What you need to do
The output must consist only of the lines from the one with "LIGHT pin VCC: 5V -> none" through the end of the listing, restated exactly and free of pictures.

Supplied material
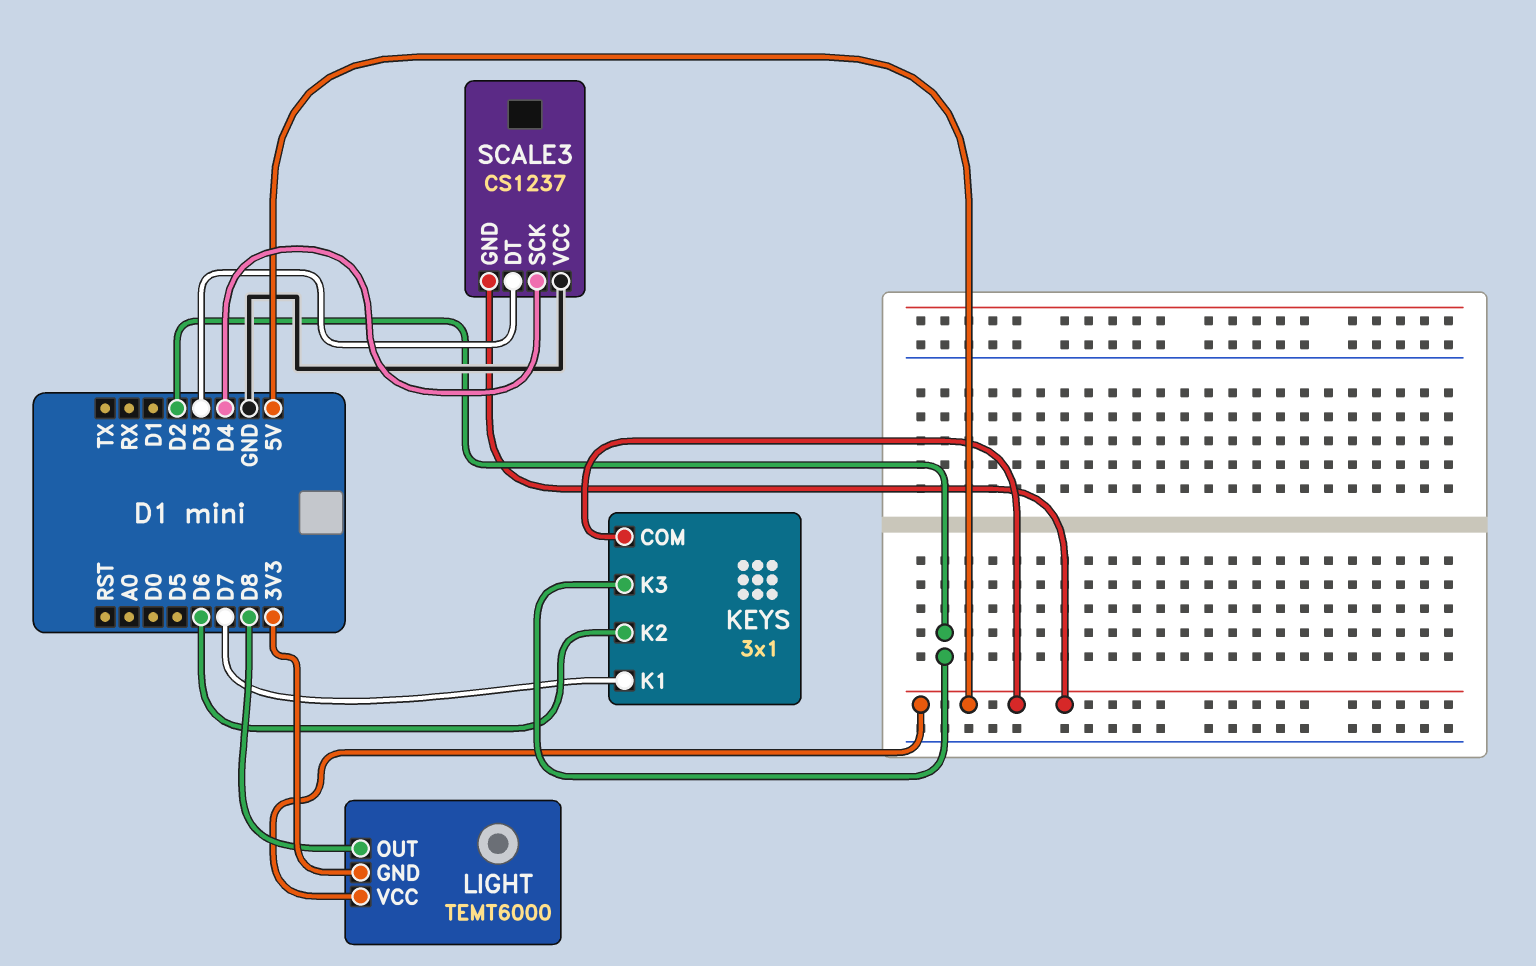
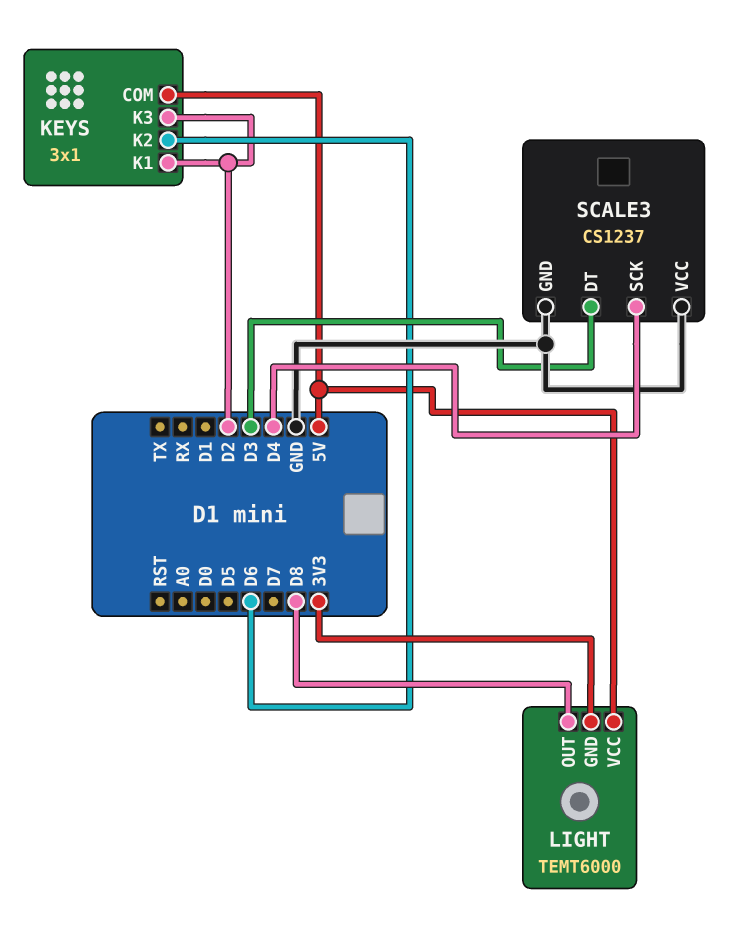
KEYS pin K1: D7 -> D2
SCALE3 pin GND: 5V -> GND

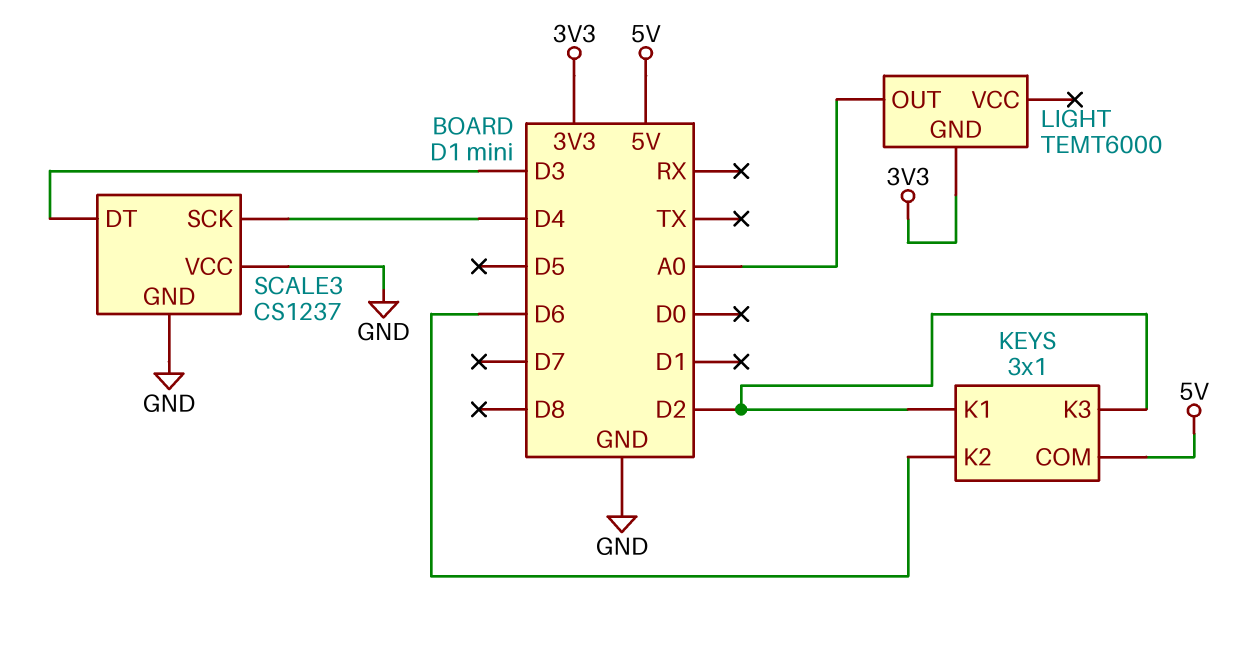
LIGHT pin OUT: D8 -> A0
LIGHT pin VCC: 5V -> none

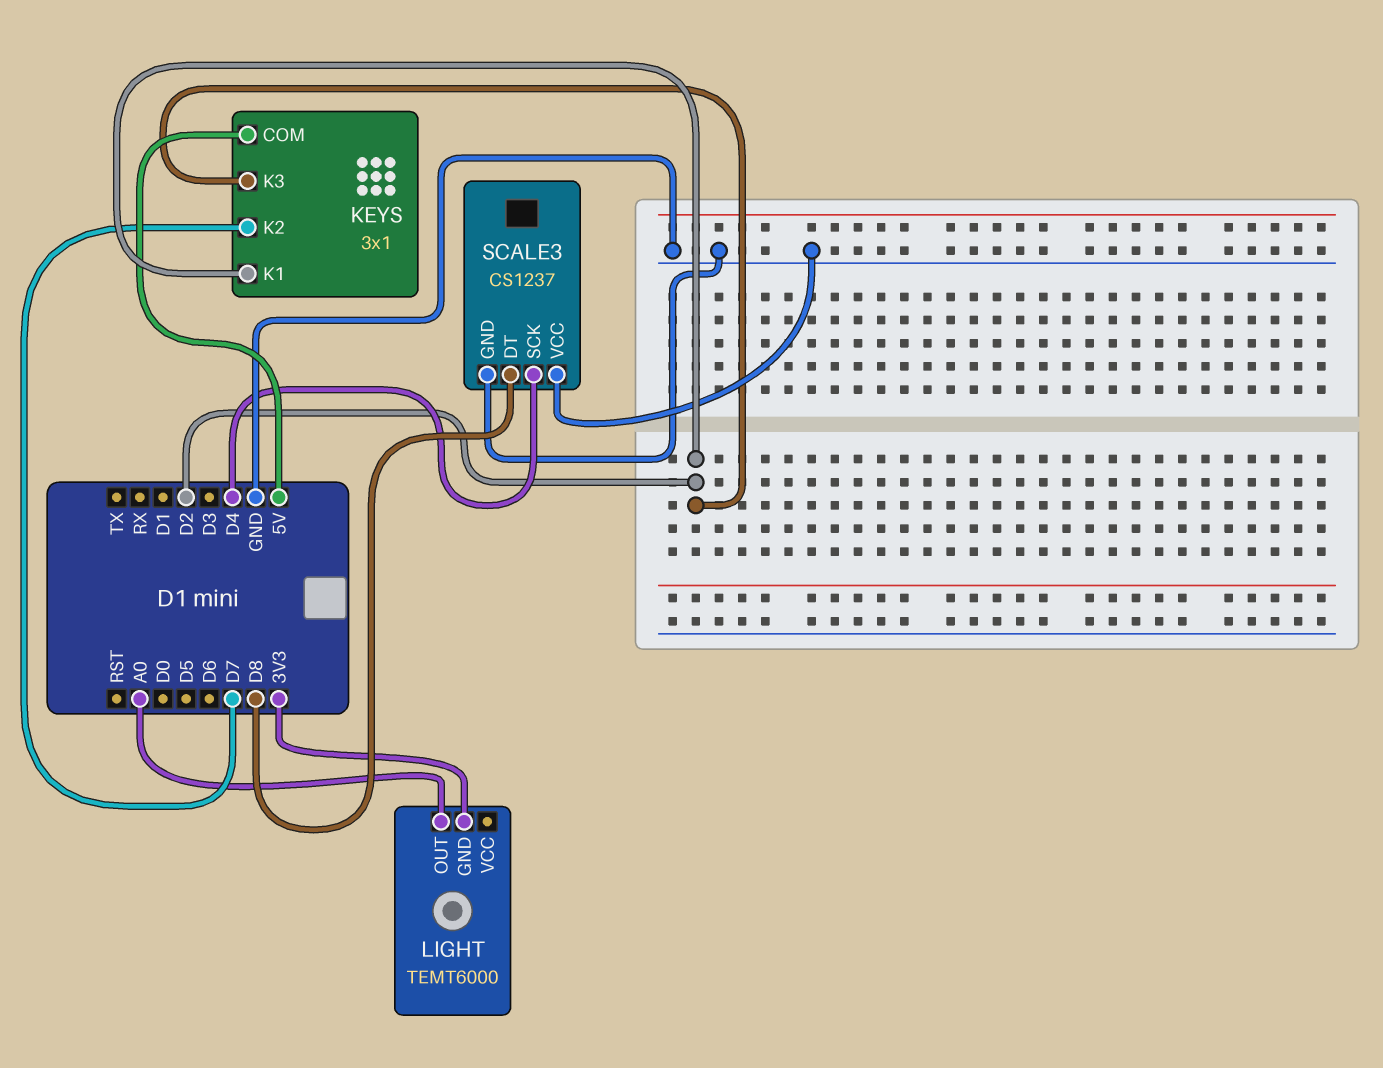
KEYS pin K2: D6 -> D7
SCALE3 pin DT: D3 -> D8

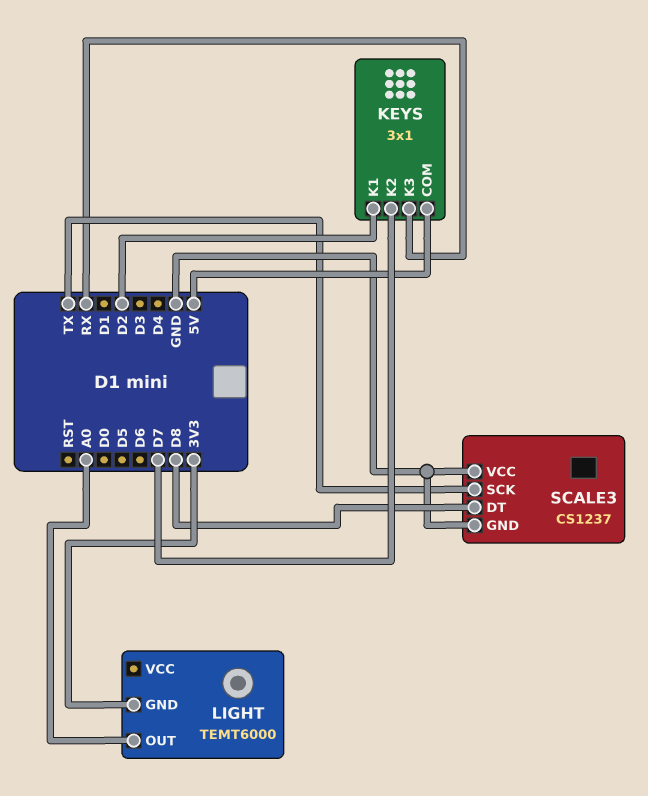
KEYS pin K3: D2 -> RX
SCALE3 pin SCK: D4 -> TX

Response to this task
LIGHT pin VCC: 5V -> none

KEYS pin K2: D6 -> D7
SCALE3 pin DT: D3 -> D8

KEYS pin K3: D2 -> RX
SCALE3 pin SCK: D4 -> TX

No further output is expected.